=== Data for analysis ===
☆ ☆ ☆

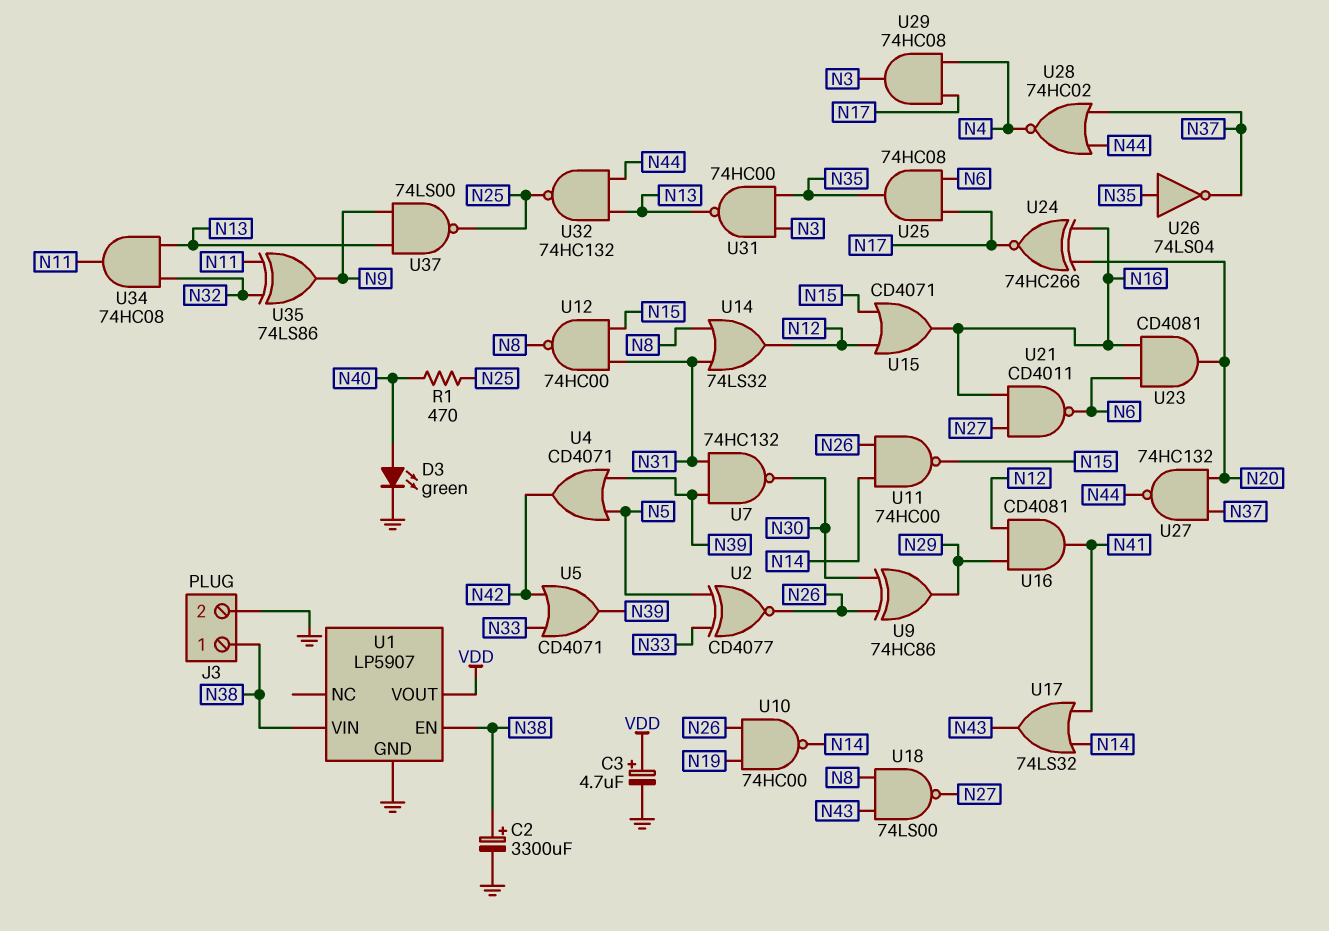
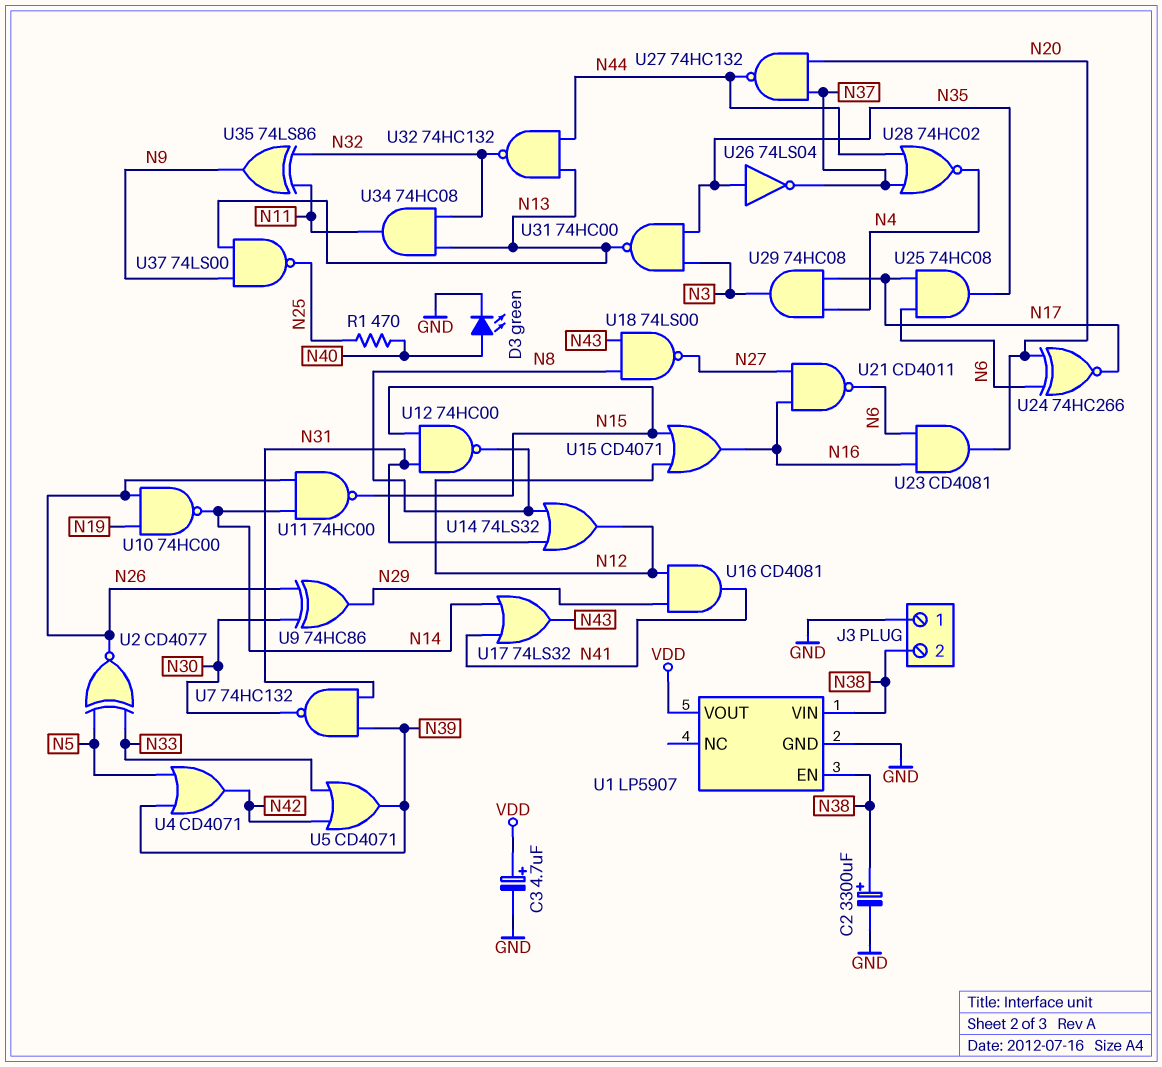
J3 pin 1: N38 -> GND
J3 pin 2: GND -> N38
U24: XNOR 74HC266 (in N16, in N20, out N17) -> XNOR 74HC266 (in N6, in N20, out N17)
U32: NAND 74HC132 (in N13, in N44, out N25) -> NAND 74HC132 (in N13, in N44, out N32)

☆ ☆ ☆

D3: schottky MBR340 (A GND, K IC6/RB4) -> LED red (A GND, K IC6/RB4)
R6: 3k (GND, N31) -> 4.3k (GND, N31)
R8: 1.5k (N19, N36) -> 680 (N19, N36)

☆ ☆ ☆

=== Task goal ===
Copy the lines above exactly. Start with the line containing "J3 pin 1: N38 -> GND", end with the line containing "U32: NAND 74HC132", and include both.

=== Exercise output ===
J3 pin 1: N38 -> GND
J3 pin 2: GND -> N38
U24: XNOR 74HC266 (in N16, in N20, out N17) -> XNOR 74HC266 (in N6, in N20, out N17)
U32: NAND 74HC132 (in N13, in N44, out N25) -> NAND 74HC132 (in N13, in N44, out N32)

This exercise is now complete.